- Opening Delimiter -

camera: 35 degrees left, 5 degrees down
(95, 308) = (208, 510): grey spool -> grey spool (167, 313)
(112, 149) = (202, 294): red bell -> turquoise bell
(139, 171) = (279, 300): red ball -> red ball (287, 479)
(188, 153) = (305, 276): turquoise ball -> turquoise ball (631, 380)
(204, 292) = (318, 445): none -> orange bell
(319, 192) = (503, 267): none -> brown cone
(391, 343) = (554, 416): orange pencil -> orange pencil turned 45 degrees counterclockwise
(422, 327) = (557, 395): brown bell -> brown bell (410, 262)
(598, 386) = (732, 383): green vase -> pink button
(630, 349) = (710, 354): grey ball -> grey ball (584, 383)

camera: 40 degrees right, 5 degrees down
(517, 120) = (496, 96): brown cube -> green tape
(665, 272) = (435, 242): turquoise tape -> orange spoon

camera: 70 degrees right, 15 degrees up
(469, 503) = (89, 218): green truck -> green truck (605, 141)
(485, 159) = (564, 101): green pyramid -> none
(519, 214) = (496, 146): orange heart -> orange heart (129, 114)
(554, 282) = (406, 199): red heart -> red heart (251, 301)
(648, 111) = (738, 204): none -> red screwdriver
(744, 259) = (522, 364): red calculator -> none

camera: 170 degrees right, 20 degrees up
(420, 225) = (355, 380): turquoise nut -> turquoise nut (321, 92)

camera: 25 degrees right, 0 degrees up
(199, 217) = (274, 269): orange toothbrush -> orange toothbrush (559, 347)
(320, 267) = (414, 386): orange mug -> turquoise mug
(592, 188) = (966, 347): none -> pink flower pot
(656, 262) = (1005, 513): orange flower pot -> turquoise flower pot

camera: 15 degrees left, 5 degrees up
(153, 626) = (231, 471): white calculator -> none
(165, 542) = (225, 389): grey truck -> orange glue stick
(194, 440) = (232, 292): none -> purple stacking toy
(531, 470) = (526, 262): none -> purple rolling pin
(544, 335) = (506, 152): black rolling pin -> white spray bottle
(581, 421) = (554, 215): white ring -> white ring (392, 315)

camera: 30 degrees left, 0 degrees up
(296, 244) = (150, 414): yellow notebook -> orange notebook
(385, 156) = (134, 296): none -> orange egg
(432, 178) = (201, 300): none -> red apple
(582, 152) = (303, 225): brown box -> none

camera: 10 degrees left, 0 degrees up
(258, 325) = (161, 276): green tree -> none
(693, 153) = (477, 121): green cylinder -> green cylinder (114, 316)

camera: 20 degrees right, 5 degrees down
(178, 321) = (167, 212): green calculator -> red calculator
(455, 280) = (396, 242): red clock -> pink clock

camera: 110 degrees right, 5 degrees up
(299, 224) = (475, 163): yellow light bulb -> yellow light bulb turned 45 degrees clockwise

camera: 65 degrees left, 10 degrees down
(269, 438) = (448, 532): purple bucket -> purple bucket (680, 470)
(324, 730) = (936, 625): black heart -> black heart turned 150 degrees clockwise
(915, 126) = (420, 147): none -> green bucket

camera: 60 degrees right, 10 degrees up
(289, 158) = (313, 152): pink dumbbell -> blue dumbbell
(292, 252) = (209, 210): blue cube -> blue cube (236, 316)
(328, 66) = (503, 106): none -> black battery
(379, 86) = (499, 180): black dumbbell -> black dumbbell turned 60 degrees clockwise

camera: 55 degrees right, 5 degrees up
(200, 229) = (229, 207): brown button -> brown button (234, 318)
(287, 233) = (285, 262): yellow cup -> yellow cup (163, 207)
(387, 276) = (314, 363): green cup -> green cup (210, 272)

- Closing Delimiter -

• **What to work on**
Each line holding "flower" in the records should be copied out.

• **Solution to the problem**
(592, 188) = (966, 347): none -> pink flower pot
(656, 262) = (1005, 513): orange flower pot -> turquoise flower pot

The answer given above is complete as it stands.